### Given data
****************

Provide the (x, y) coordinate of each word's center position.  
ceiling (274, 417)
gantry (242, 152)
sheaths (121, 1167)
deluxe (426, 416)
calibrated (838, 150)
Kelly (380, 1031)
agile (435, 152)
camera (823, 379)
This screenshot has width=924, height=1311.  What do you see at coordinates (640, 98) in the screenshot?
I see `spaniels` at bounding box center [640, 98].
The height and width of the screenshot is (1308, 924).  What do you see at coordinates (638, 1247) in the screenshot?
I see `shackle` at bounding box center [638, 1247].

****************

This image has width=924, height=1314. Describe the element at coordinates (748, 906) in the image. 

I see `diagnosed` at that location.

****************

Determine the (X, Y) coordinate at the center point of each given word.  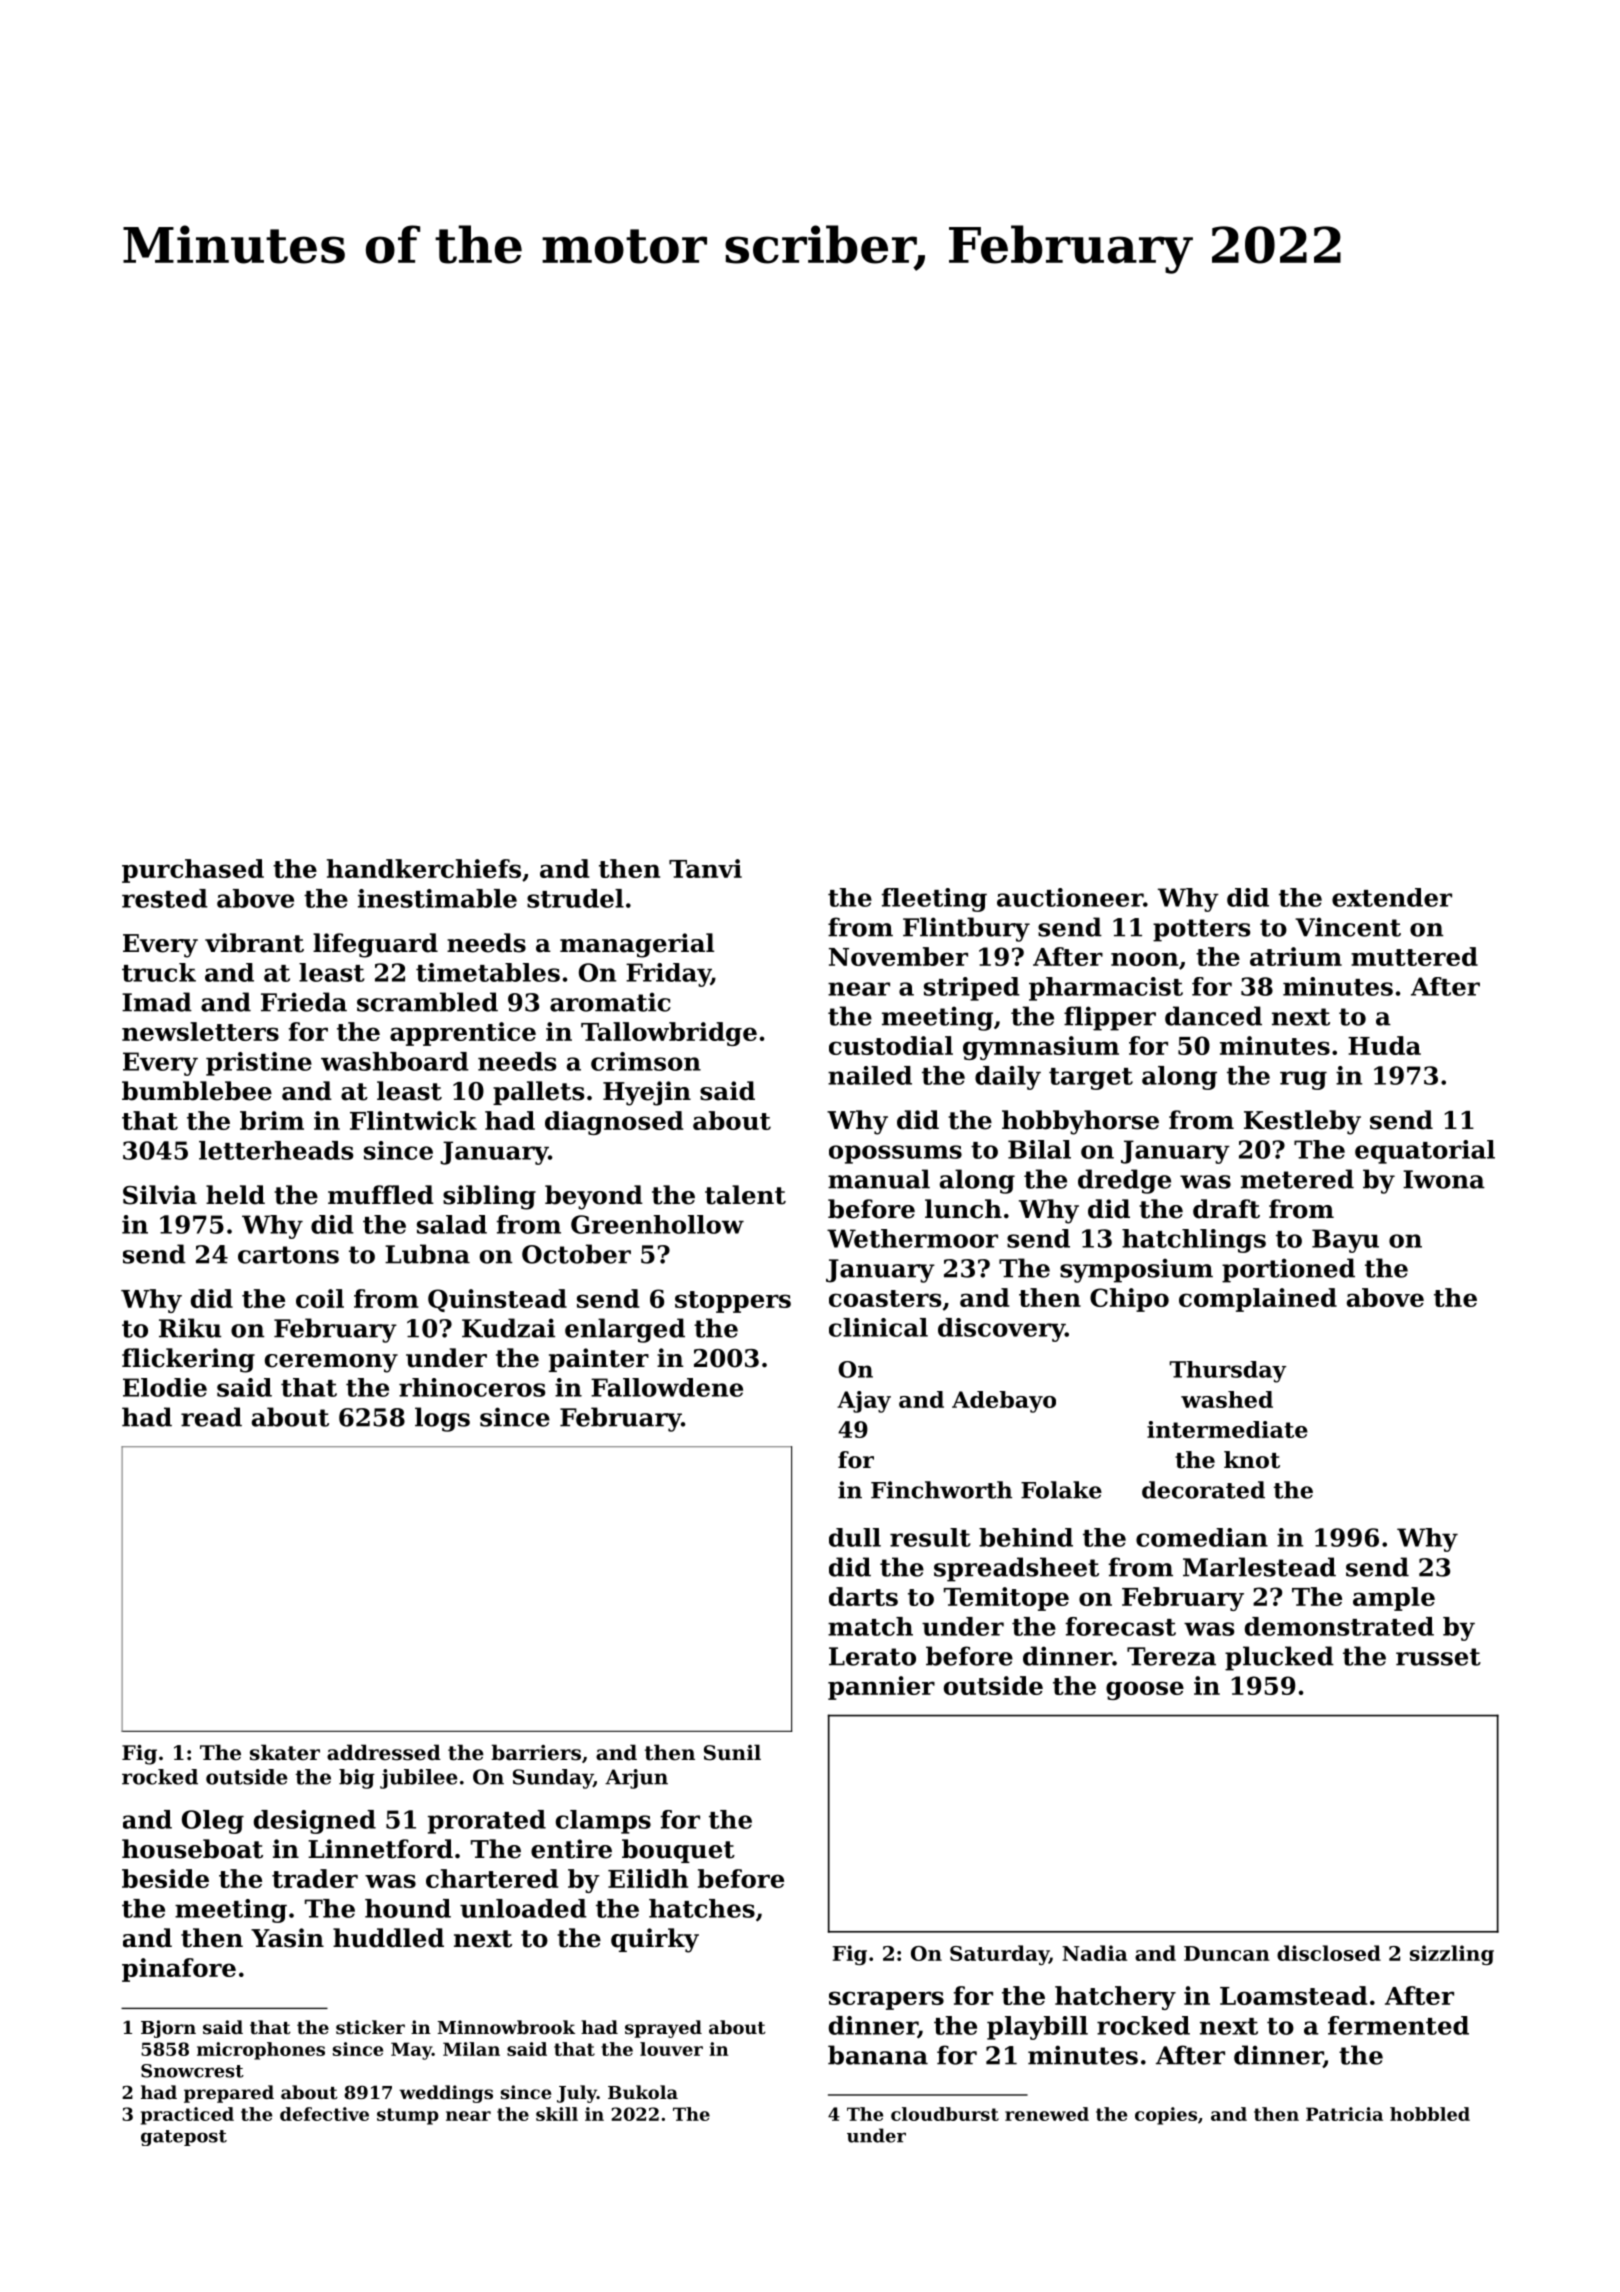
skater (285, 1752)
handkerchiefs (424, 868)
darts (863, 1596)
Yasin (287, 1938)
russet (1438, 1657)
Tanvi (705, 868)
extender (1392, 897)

****************

### Objective
Output as a JSON list of strings the data from the line with "Provide the (x, y)" up to and including the line with "center [640, 98].", one string per line, skipping blank lines.

### Expected output
[
  "Provide the (x, y) coordinate of each word's center position.  ",
  "ceiling (274, 417)",
  "gantry (242, 152)",
  "sheaths (121, 1167)",
  "deluxe (426, 416)",
  "calibrated (838, 150)",
  "Kelly (380, 1031)",
  "agile (435, 152)",
  "camera (823, 379)",
  "This screenshot has width=924, height=1311.  What do you see at coordinates (640, 98) in the screenshot?",
  "I see `spaniels` at bounding box center [640, 98]."
]